INPUT DATA »
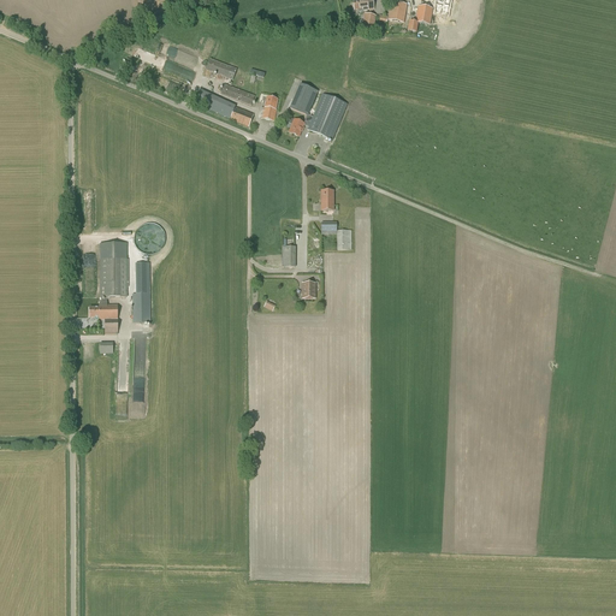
[(374,11),(372,0),(361,0),(353,1),(354,11),(362,10),(362,12),(374,11)]
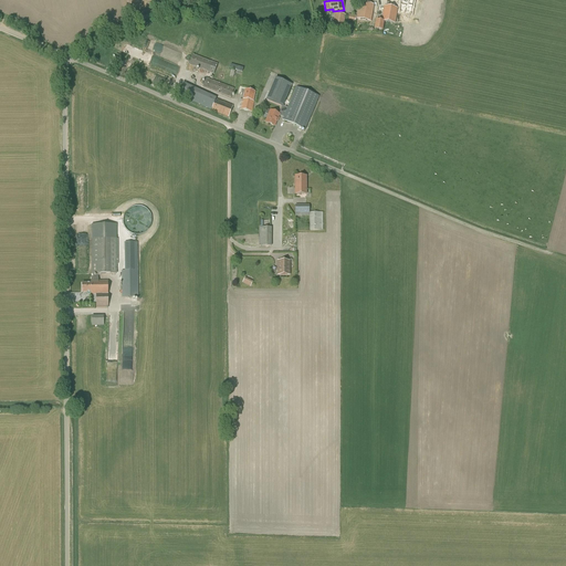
[(400,0),(399,12),(411,14),(412,0),(400,0)]
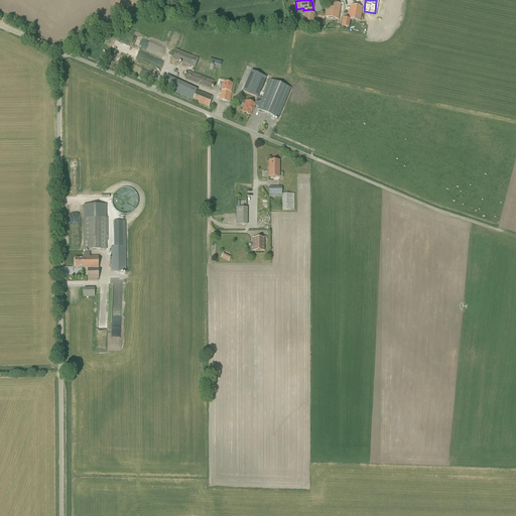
[(338,20),(341,5),(336,4),(333,4),(333,3),(331,3),(329,10),(326,9),(325,17),(330,18),(330,17),(333,17),(333,19),(338,20)]
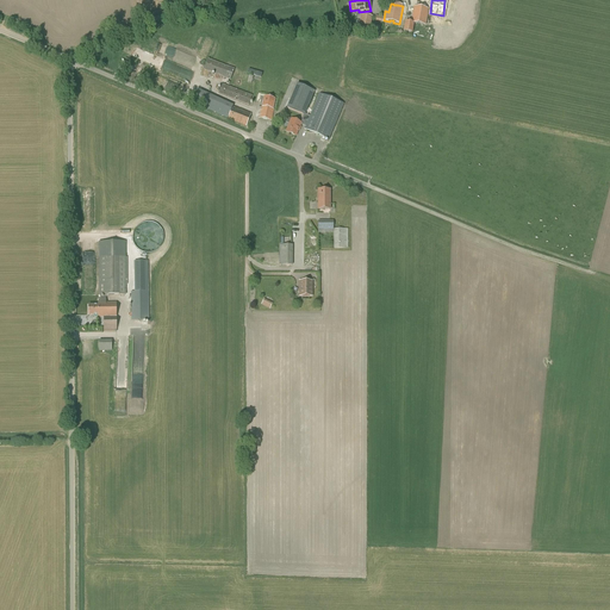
[(414,24),(425,25),(429,8),(414,6),(411,23),(405,22),(404,31),(412,32),(414,24)]
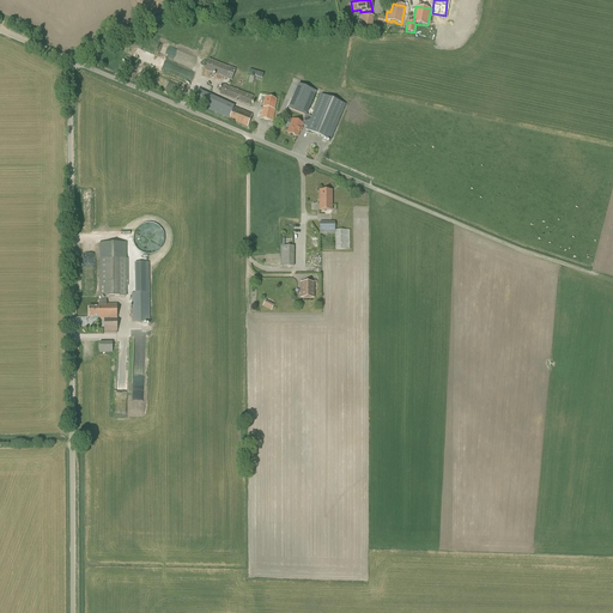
[(374,17),(363,14),(360,31),(370,34),(371,34),(374,17)]
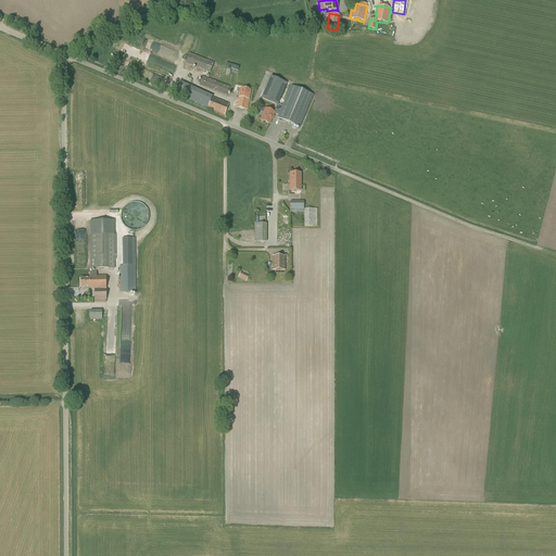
[(142,53),(140,60),(164,67),(166,62),(142,53)]
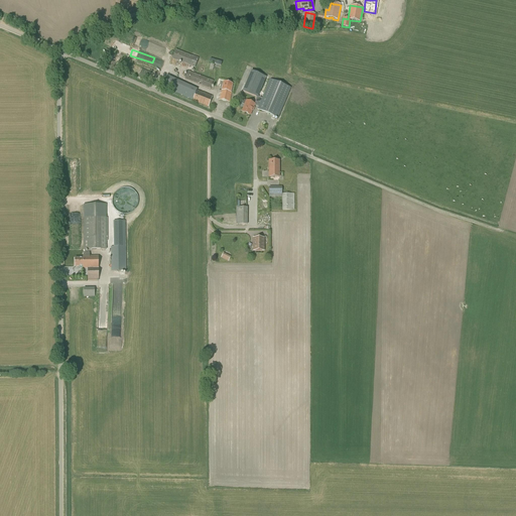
[(195,68),(199,58),(194,56),(176,49),(172,58),(190,66),(195,68)]
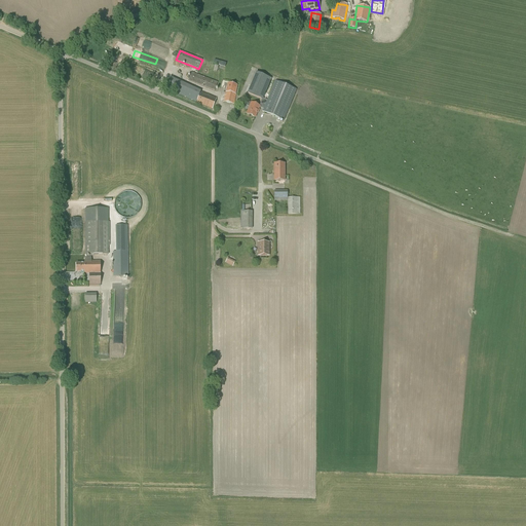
[(215,90),(218,82),(191,72),(188,81),(215,90)]
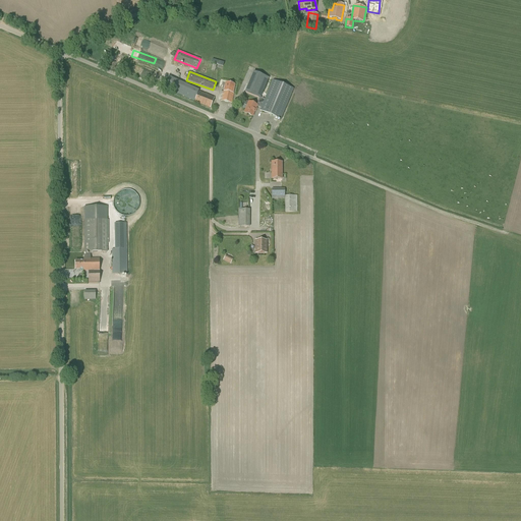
[(244,93),(259,99),(261,98),(269,78),(253,71),(244,93)]
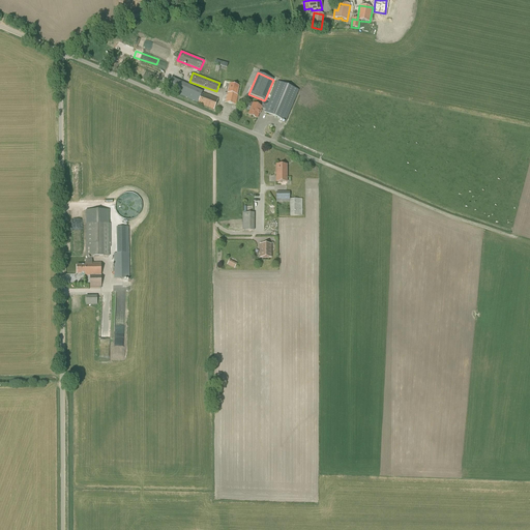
[(169,90),(198,102),(202,92),(202,91),(173,79),(169,90)]
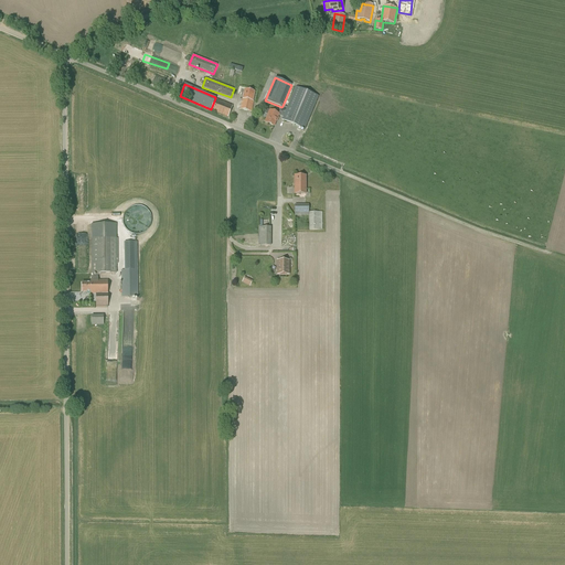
[(305,130),(319,96),(296,86),(287,107),(283,106),(281,107),(278,114),(269,110),(265,123),(274,126),(279,116),(283,117),(281,120),(305,130)]
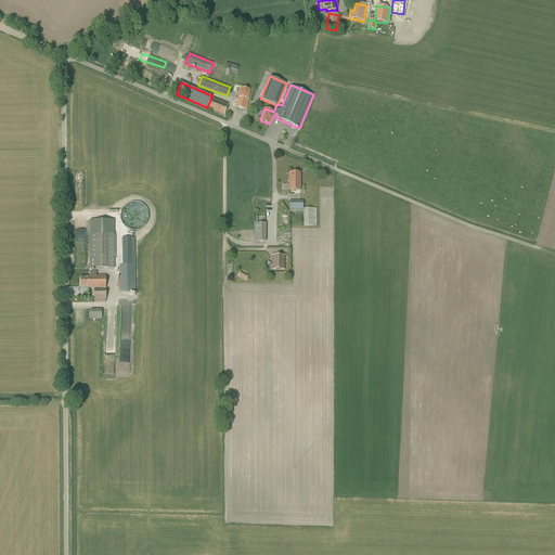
[(248,100),(250,90),(241,88),(239,98),(237,98),(236,107),(247,110),(249,100),(248,100)]
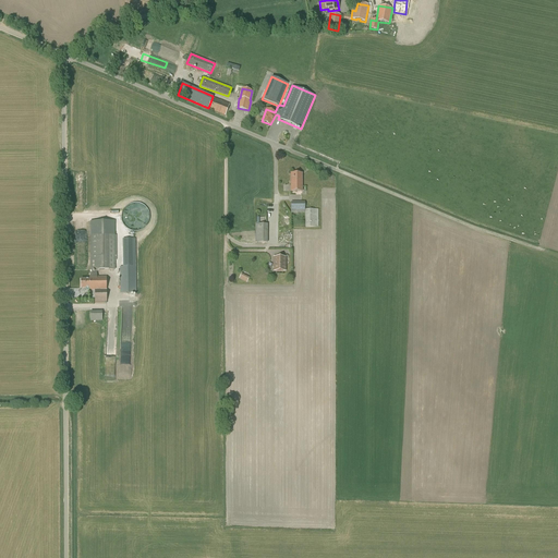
[(208,108),(208,109),(226,116),(228,110),(230,104),(221,100),(213,97),(208,108)]
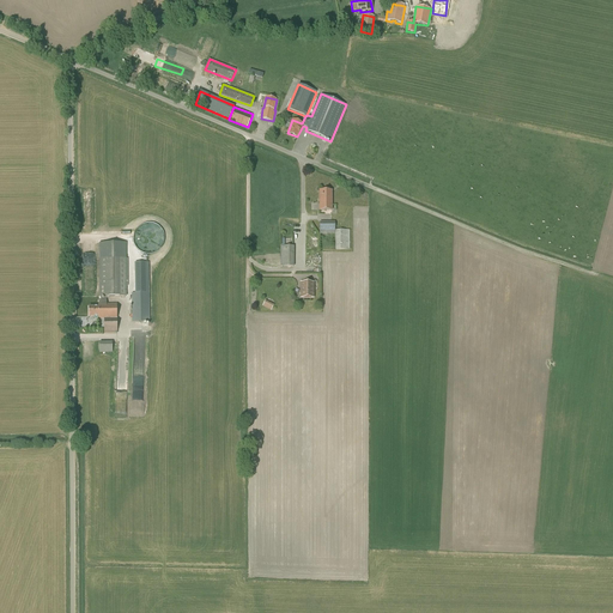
[(320,211),(332,211),(332,190),(320,190),(320,211)]
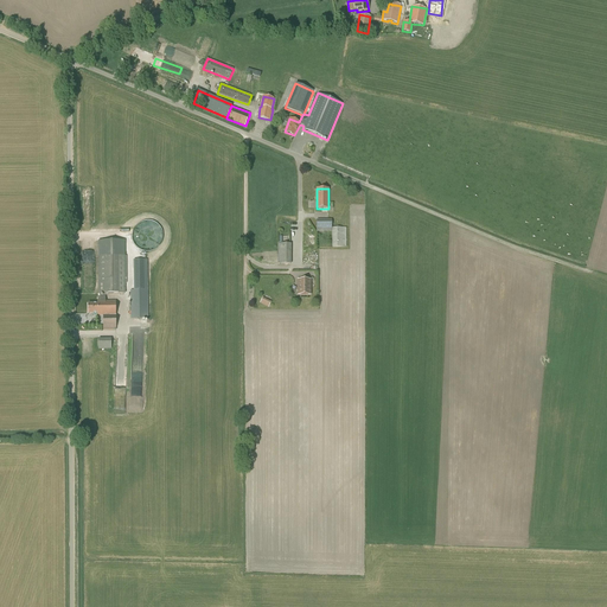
[(332,228),(332,219),(317,219),(317,231),(332,231),(332,248),(346,248),(346,228),(332,228)]
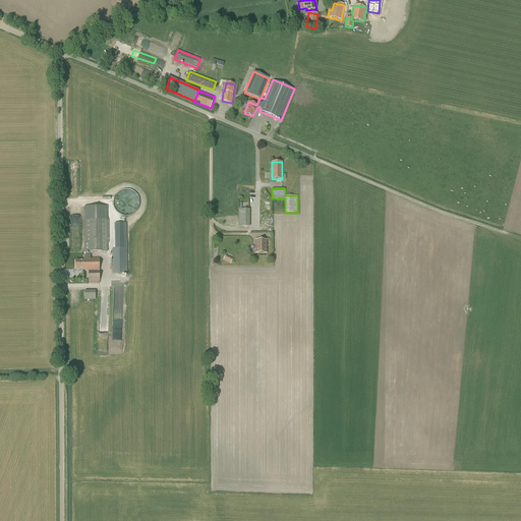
[(109,207),(84,207),(84,252),(109,252),(109,207)]
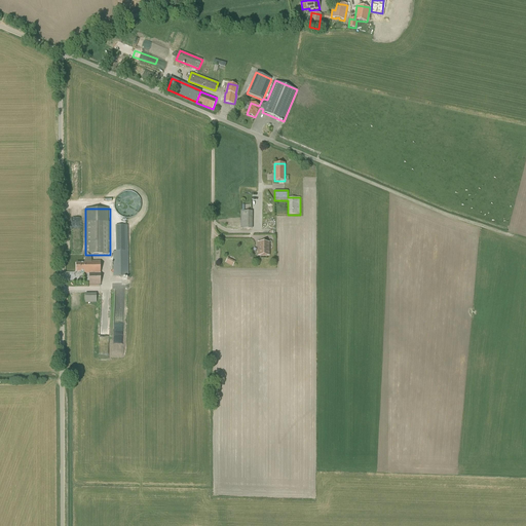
[(252,229),(253,212),(240,212),(240,229),(252,229)]
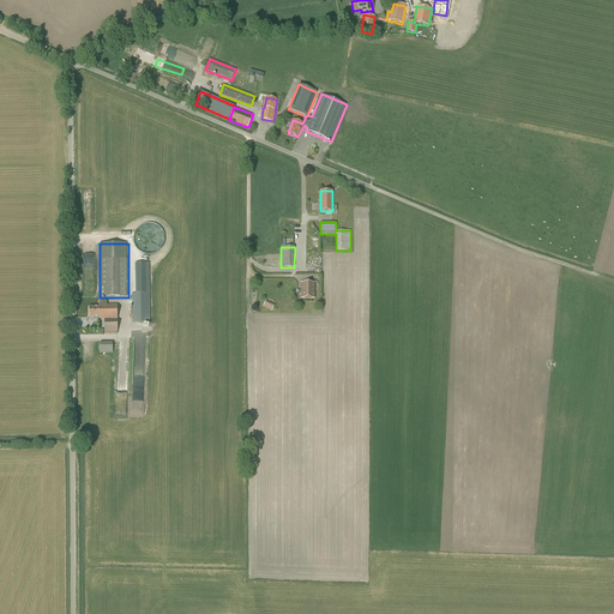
[(313,298),(313,283),(301,283),(301,298),(313,298)]
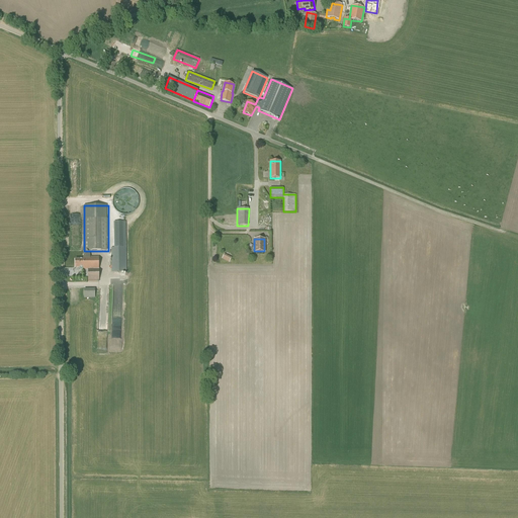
[(111,272),(126,272),(126,248),(110,248),(111,272)]
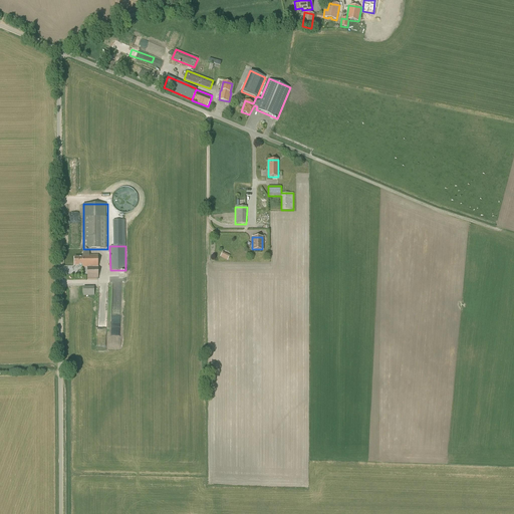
[(87,255),(87,252),(82,252),(82,257),(74,257),(75,266),(83,266),(83,267),(87,267),(87,280),(98,280),(98,267),(97,255),(87,255)]
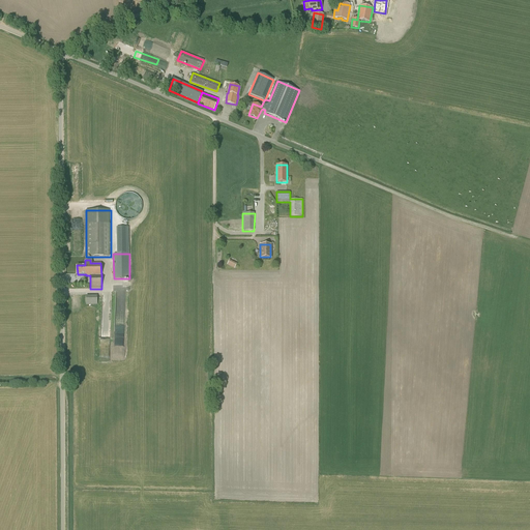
[(86,304),(97,304),(97,295),(86,296),(86,304)]
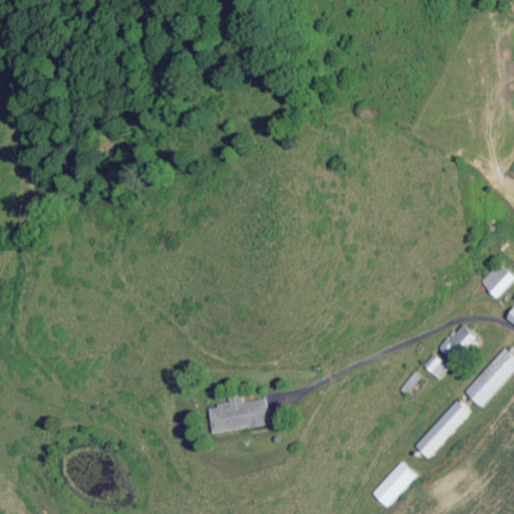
[(480,281),(496,297),(513,278),(513,275),(499,261),(480,281)]
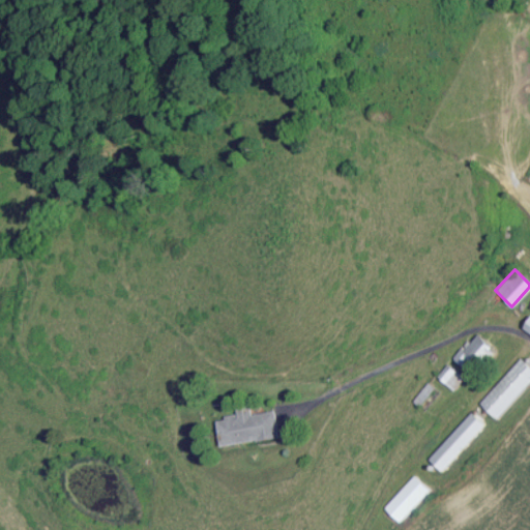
[(469,359),(475,365),(492,348),(476,333),(452,357),(462,366),(469,359)]
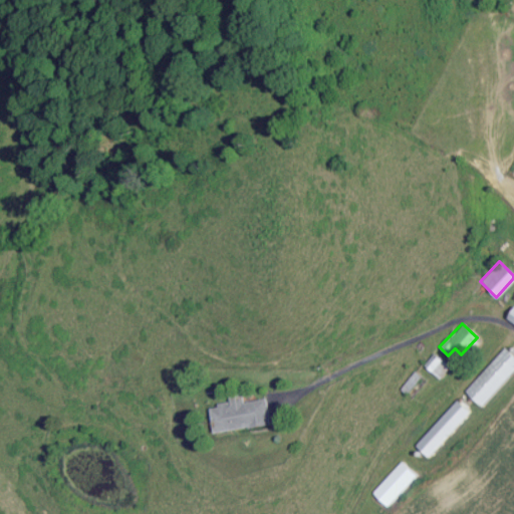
[(464,392),(481,407),(513,370),(513,356),(504,347),(464,392)]
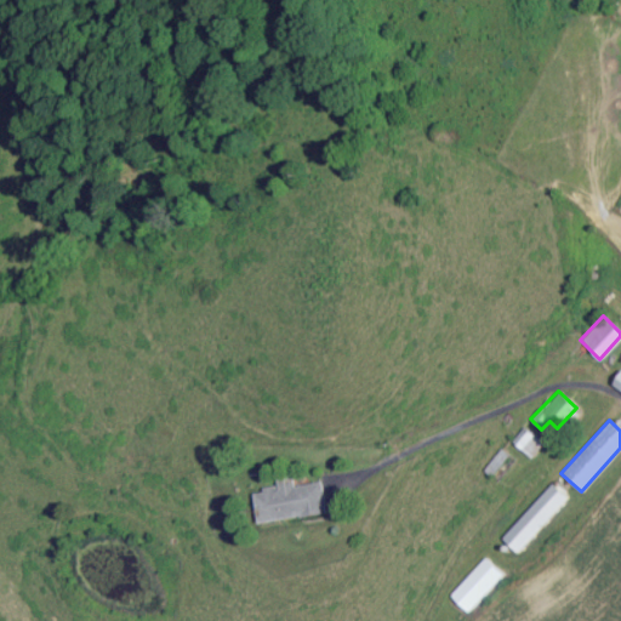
[(530,457),(542,444),(523,427),(511,440),(530,457)]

WHAT TO PRODUCE » The lines to retype run from the one containing "[(86,304),(97,304),(97,295),(86,296),(86,304)]" through the last line of the records above; write them exactly and skip the pictures.

TASK RESPONSE »
[(86,304),(97,304),(97,295),(86,296),(86,304)]
[(480,281),(496,297),(513,278),(513,275),(499,261),(480,281)]
[(469,359),(475,365),(492,348),(476,333),(452,357),(462,366),(469,359)]
[(464,392),(481,407),(513,370),(513,356),(504,347),(464,392)]
[(530,457),(542,444),(523,427),(511,440),(530,457)]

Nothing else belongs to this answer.